> **Work to complete**:
For this exercise, output the entries below exactly from the line that holds "D2: LED (A 0V, K LED) -> LED (A LED, K 0V)" to the line that holds "R2: 1k (OPTO, U3/P1.7) -> 1k (0V, U3/P1.7)", both ends included. No pictures belong in the copy.

Segment Open

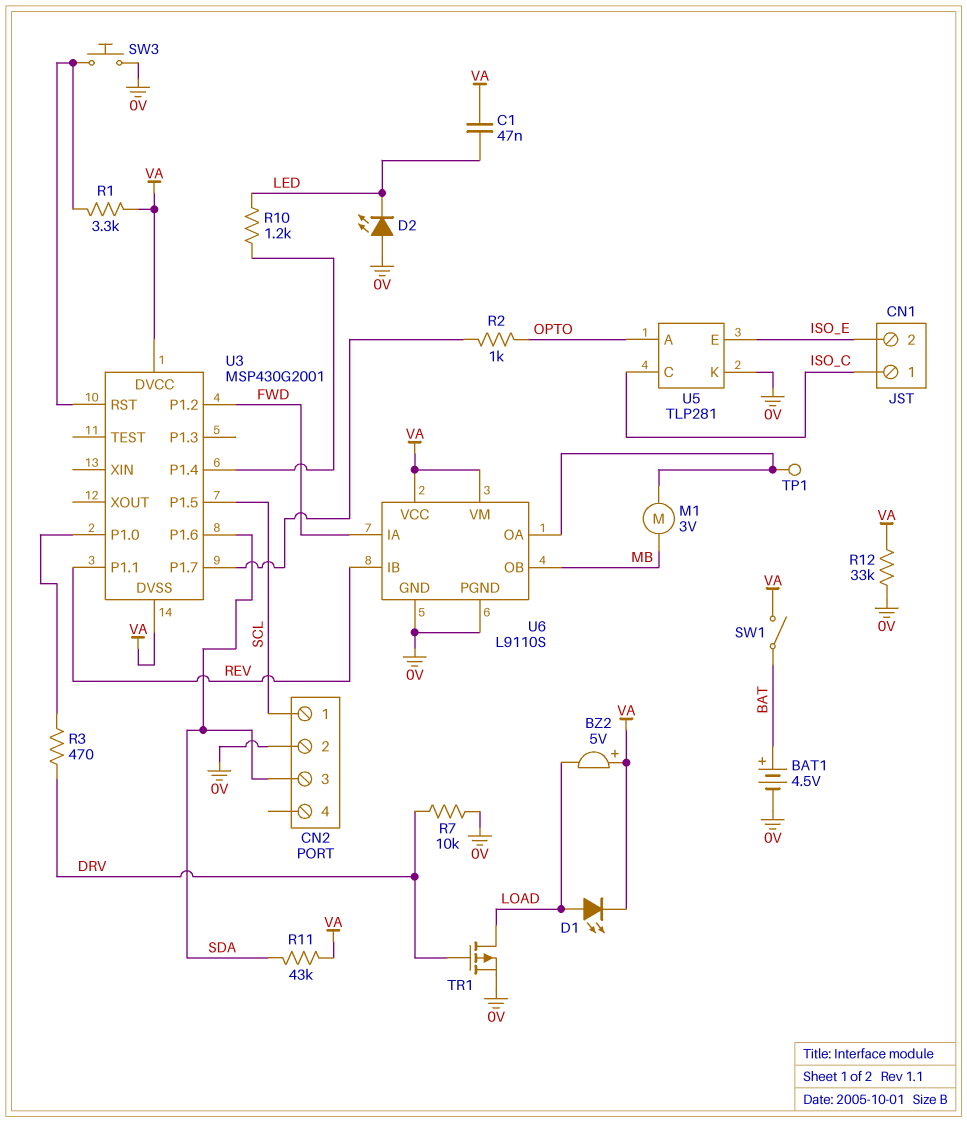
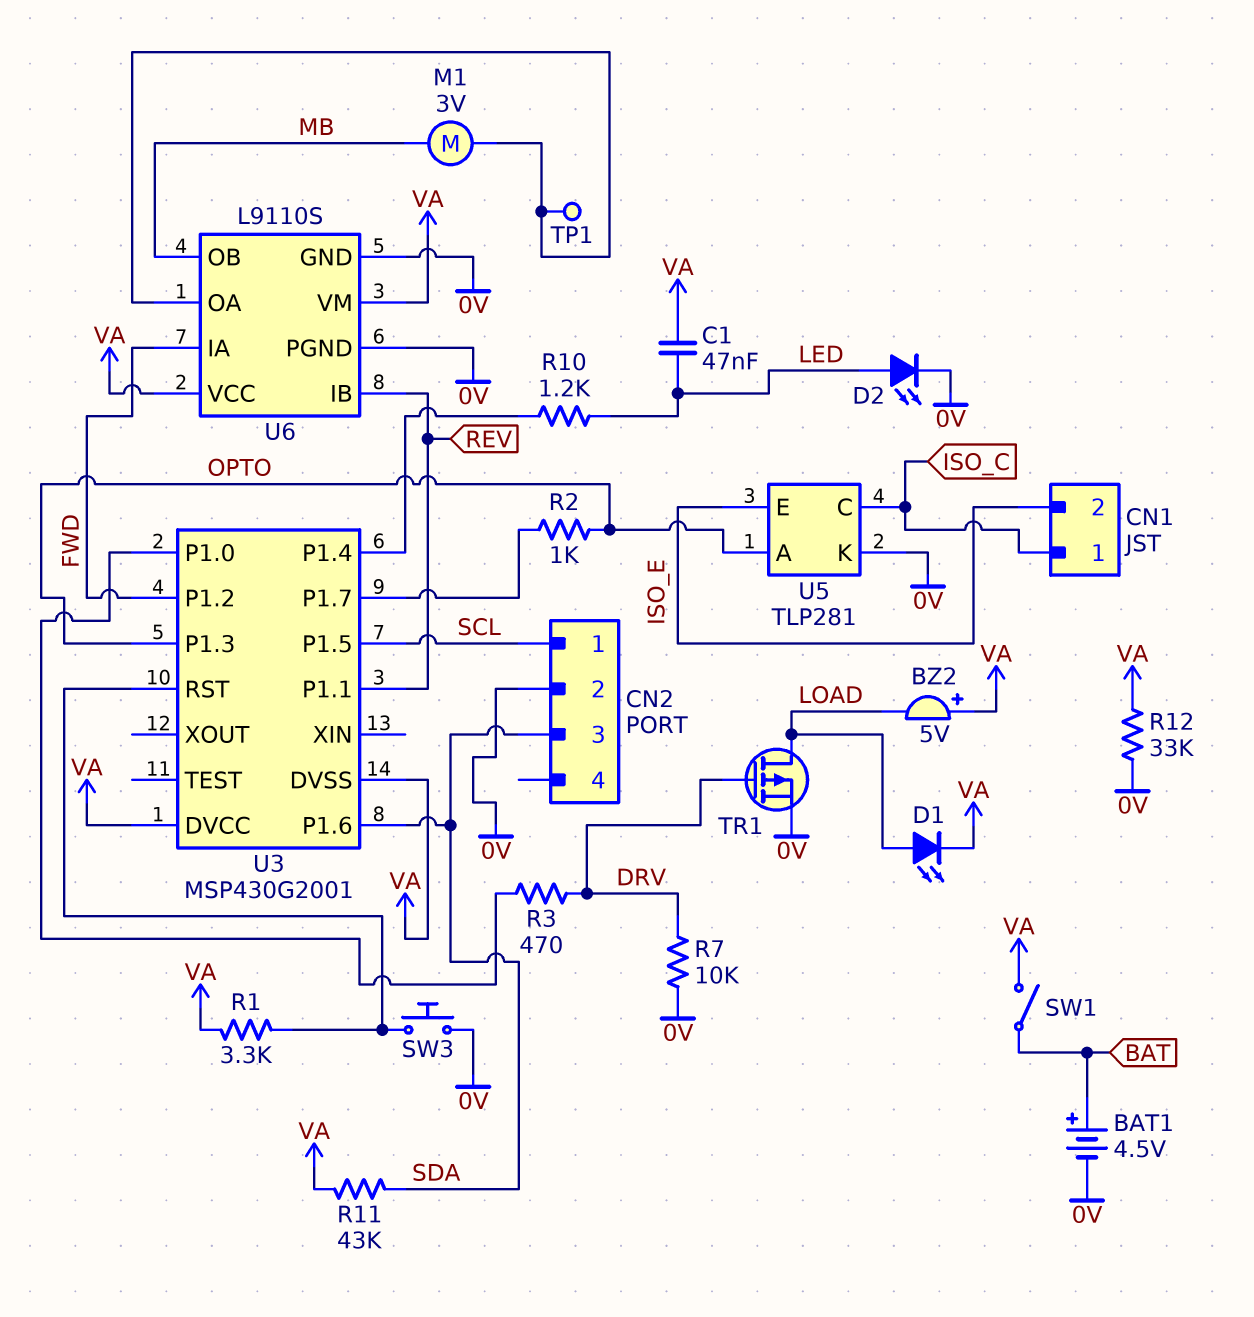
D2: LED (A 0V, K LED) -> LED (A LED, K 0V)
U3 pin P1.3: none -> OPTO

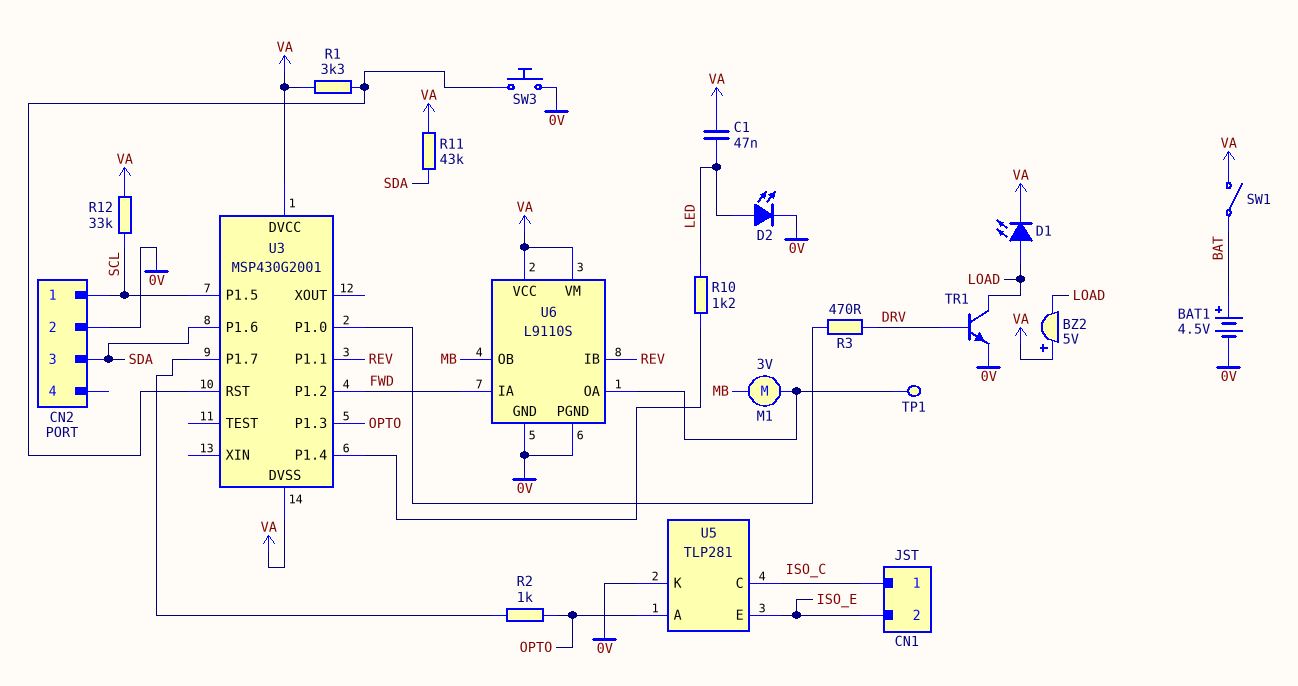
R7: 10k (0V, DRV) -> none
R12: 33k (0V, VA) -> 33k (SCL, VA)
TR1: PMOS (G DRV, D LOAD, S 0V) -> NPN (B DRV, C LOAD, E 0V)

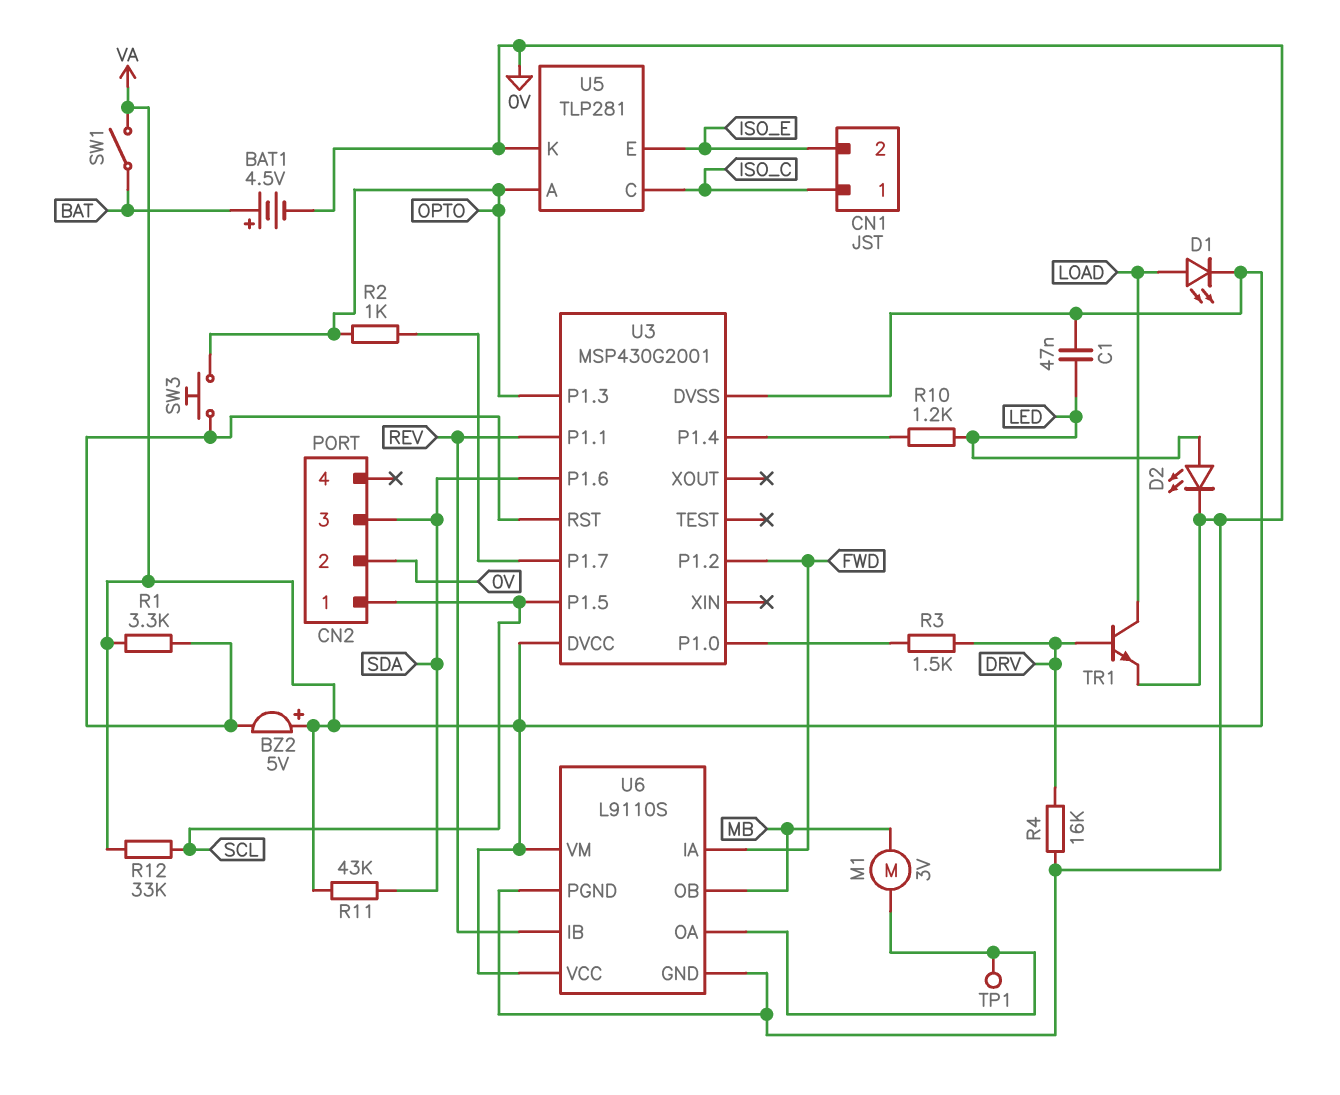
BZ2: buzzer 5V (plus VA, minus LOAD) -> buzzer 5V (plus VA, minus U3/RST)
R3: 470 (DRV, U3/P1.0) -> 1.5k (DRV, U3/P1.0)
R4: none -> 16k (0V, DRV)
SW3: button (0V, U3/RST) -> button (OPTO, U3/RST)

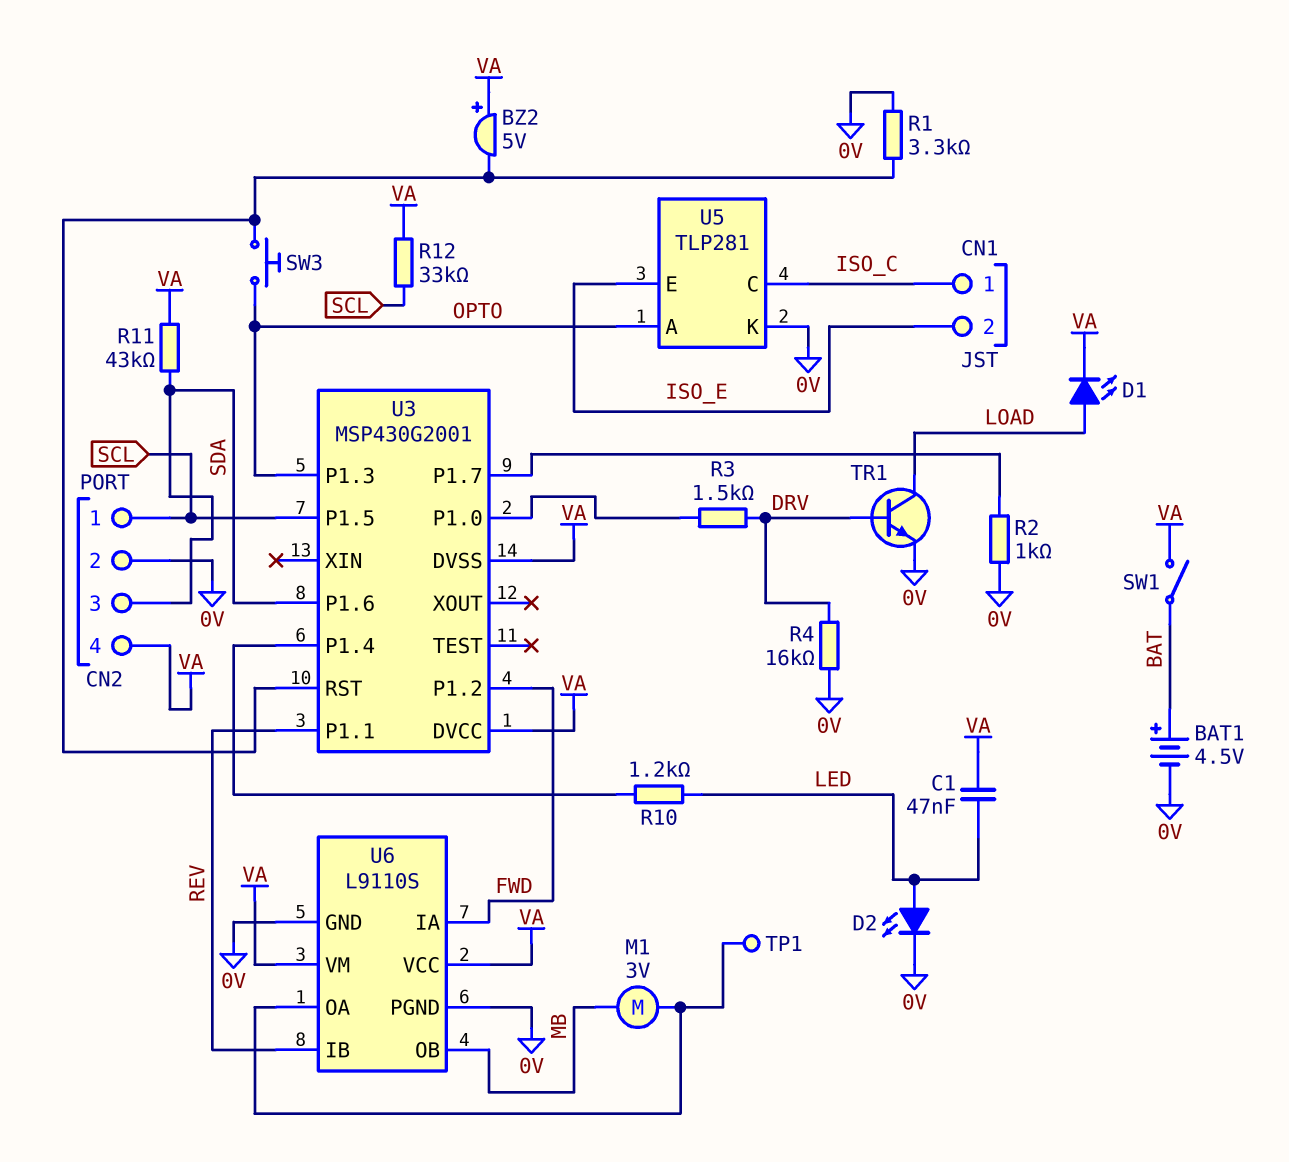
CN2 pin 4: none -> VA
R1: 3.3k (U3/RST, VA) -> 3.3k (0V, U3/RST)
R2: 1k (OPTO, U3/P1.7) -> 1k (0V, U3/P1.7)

Segment Closed
Segment Open

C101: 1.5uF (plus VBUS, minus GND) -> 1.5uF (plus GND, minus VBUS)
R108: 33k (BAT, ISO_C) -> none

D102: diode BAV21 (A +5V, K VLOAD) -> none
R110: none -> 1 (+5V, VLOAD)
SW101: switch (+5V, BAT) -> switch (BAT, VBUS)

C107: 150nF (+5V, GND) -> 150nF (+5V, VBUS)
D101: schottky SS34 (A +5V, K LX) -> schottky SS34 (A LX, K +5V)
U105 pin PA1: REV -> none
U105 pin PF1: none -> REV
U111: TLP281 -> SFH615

Segment Closed

> **Problem solution**:
D2: LED (A 0V, K LED) -> LED (A LED, K 0V)
U3 pin P1.3: none -> OPTO

R7: 10k (0V, DRV) -> none
R12: 33k (0V, VA) -> 33k (SCL, VA)
TR1: PMOS (G DRV, D LOAD, S 0V) -> NPN (B DRV, C LOAD, E 0V)

BZ2: buzzer 5V (plus VA, minus LOAD) -> buzzer 5V (plus VA, minus U3/RST)
R3: 470 (DRV, U3/P1.0) -> 1.5k (DRV, U3/P1.0)
R4: none -> 16k (0V, DRV)
SW3: button (0V, U3/RST) -> button (OPTO, U3/RST)

CN2 pin 4: none -> VA
R1: 3.3k (U3/RST, VA) -> 3.3k (0V, U3/RST)
R2: 1k (OPTO, U3/P1.7) -> 1k (0V, U3/P1.7)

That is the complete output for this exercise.